** YOUR TASK **
The job is to find each line in the entries holding the string "slope" and copy that line.

───── INFORMATION

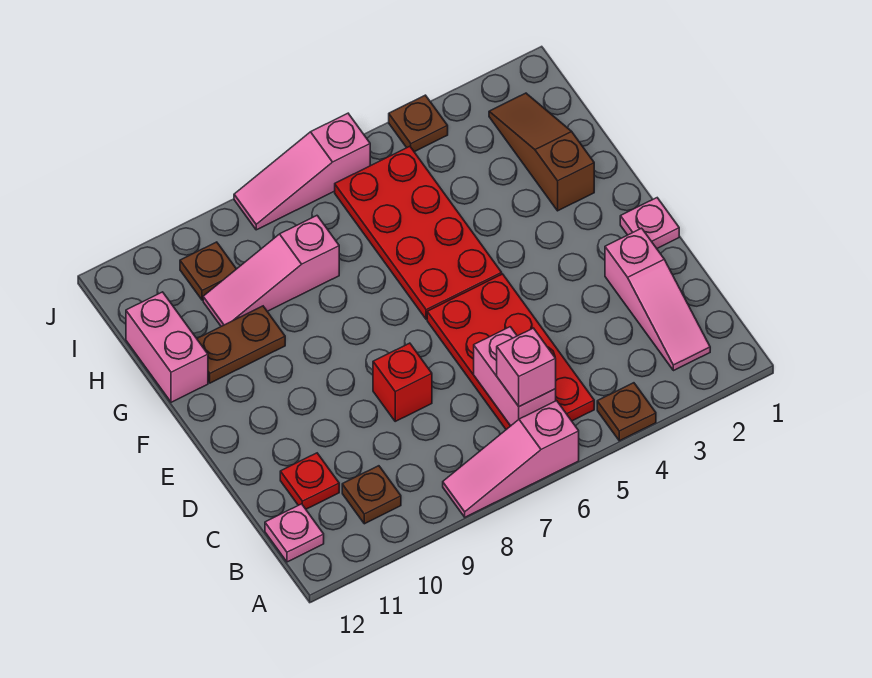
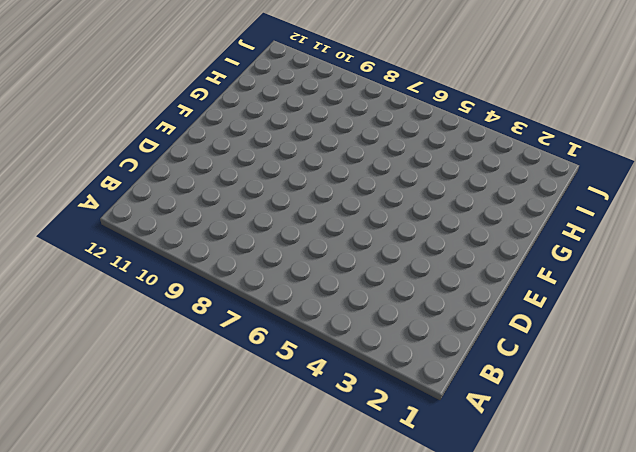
none -> brown plate A4 level 1
none -> pink slope A6:A8 level 1 top 6
none -> pink slope B2:D2 level 1 top D

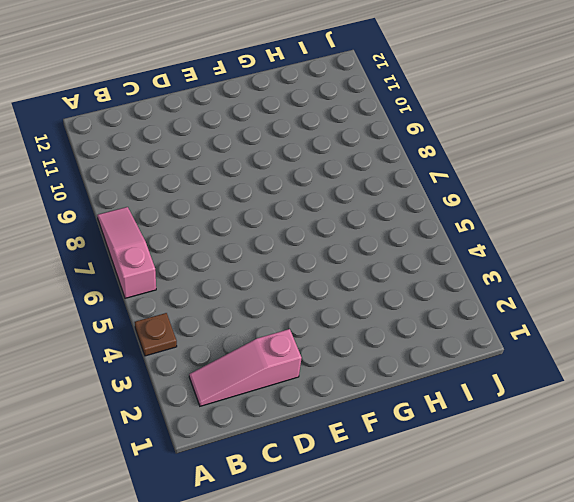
none -> red plate B5:E6 level 1
none -> brown plate B10 level 1
none -> pink plate B12 level 1

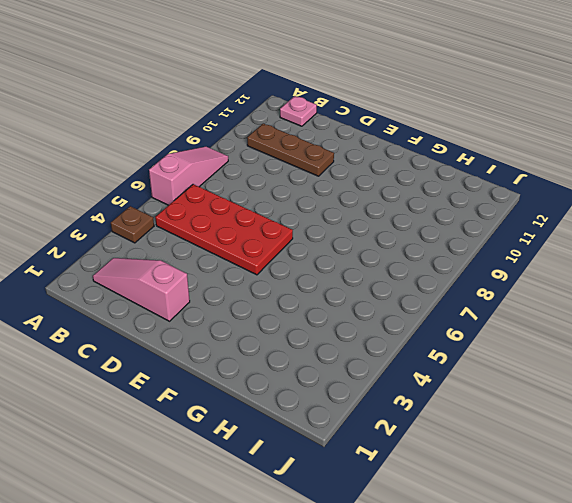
brown plate B10:D10 level 1 -> brown plate B10 level 1
none -> red plate C11 level 1
none -> red brick D8 level 1
none -> pink plate E1 level 1

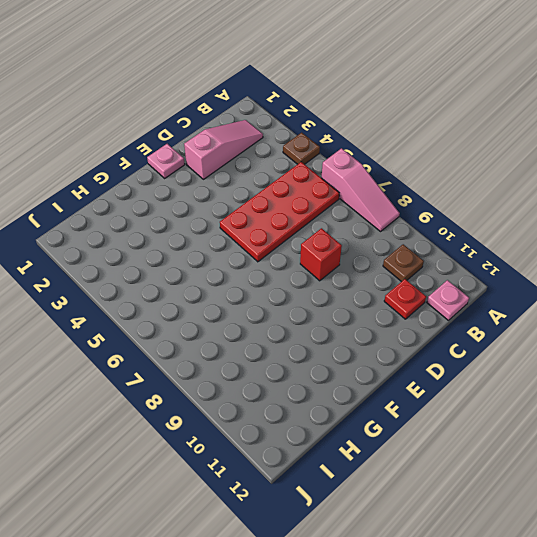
none -> red plate F5:I6 level 1
none -> brown slope G2:I2 level 1 top G
none -> brown plate G10:G11 level 1

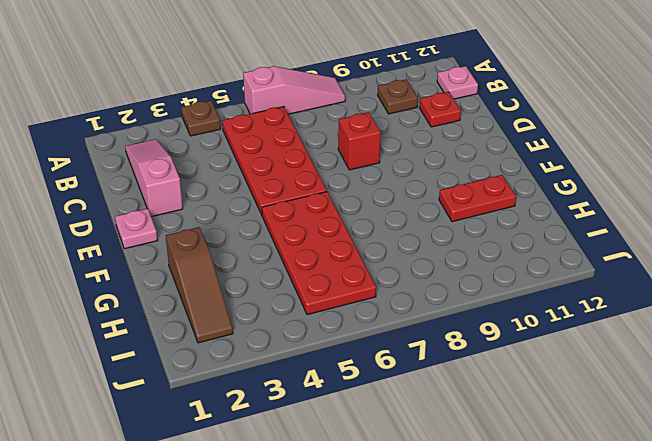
red plate G10:G11 level 1 -> brown plate G10:G11 level 1
none -> pink brick G12:H12 level 1
none -> pink slope H8:H10 level 1 top 8
none -> brown plate I10 level 1

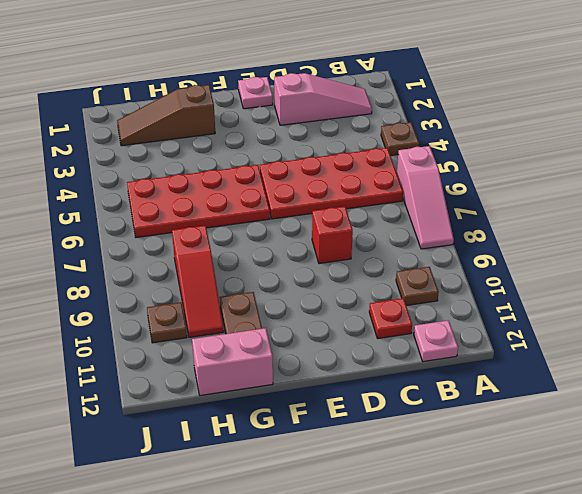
red slope H8:H10 level 1 top 8 -> pink slope H8:H10 level 1 top 8
none -> brown plate J4 level 1
none -> pink slope J6:J8 level 1 top 6
none -> pink brick B6:C6 level 2

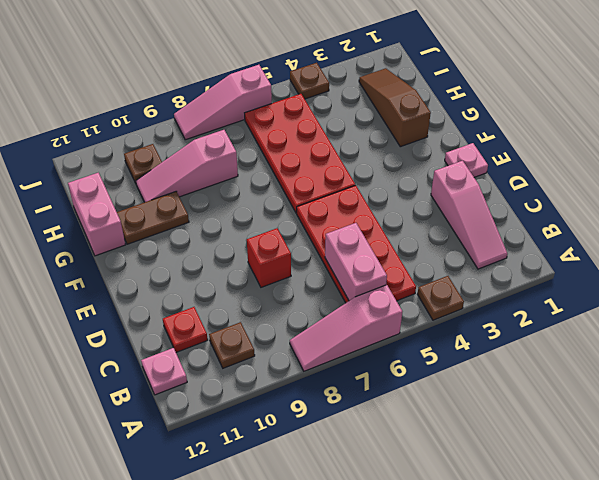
none -> pink brick B6 level 3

──────────

** YOUR RESPONSE **
none -> pink slope A6:A8 level 1 top 6
none -> pink slope B2:D2 level 1 top D
none -> brown slope G2:I2 level 1 top G
none -> pink slope H8:H10 level 1 top 8
red slope H8:H10 level 1 top 8 -> pink slope H8:H10 level 1 top 8
none -> pink slope J6:J8 level 1 top 6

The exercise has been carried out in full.